(Source data)

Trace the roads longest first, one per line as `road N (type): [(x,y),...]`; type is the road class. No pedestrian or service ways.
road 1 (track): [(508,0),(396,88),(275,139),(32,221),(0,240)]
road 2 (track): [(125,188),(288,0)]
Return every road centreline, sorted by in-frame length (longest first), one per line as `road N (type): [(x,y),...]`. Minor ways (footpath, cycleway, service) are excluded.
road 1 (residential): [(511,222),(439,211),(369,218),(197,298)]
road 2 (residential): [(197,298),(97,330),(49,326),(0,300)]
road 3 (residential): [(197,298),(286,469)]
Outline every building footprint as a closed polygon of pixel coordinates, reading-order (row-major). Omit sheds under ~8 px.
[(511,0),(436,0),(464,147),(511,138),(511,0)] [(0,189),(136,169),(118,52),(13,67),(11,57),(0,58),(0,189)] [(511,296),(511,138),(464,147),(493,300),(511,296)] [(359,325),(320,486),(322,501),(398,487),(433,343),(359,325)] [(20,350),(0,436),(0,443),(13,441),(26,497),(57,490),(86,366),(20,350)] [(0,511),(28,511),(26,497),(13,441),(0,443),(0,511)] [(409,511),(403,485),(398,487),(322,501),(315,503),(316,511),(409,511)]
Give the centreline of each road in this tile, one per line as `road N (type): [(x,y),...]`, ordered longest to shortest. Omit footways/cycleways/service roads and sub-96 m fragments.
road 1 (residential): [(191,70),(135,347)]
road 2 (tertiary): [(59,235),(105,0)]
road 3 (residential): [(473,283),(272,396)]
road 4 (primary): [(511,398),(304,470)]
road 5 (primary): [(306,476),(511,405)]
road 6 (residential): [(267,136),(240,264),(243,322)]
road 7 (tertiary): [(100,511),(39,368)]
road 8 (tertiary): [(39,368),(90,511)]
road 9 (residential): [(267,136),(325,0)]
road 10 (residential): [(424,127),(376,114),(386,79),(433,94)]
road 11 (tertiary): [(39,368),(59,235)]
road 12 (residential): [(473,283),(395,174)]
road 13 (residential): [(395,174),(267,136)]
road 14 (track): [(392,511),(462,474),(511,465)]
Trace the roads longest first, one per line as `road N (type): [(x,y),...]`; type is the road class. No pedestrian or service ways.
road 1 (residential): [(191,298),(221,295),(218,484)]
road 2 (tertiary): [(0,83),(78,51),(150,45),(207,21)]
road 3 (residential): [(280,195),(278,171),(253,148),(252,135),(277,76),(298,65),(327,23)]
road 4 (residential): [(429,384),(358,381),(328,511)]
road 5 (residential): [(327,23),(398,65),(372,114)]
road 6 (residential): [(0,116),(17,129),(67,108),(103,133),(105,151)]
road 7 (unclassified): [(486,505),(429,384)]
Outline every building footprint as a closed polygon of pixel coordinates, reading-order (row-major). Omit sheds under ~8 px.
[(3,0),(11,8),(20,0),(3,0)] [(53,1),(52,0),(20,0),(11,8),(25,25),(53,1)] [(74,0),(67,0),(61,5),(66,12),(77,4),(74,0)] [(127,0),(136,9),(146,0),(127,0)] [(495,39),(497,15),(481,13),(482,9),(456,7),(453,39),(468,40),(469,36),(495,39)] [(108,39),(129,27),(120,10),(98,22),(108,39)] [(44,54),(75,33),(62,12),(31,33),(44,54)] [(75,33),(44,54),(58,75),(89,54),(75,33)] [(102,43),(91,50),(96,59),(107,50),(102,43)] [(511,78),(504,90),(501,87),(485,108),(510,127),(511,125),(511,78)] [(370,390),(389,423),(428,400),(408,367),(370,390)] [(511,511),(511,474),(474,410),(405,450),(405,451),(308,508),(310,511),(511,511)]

> _GIVEN REQUEST_: Please find every line in the listing above that contains the string "centreline", matching case, and copy each such line in full.

> _RESPONSE TO THE EXERCISE_:
Return every road centreline, sorted by in-frame length (longest first), one per line as `road N (type): [(x,y),...]`. Minor ways (footpath, cycleway, service) are excluded.
Give the centreline of each road in this tile, one per line as `road N (type): [(x,y),...]`, ordered longest to shortest. Omit footways/cycleways/service roads and sub-96 m fragments.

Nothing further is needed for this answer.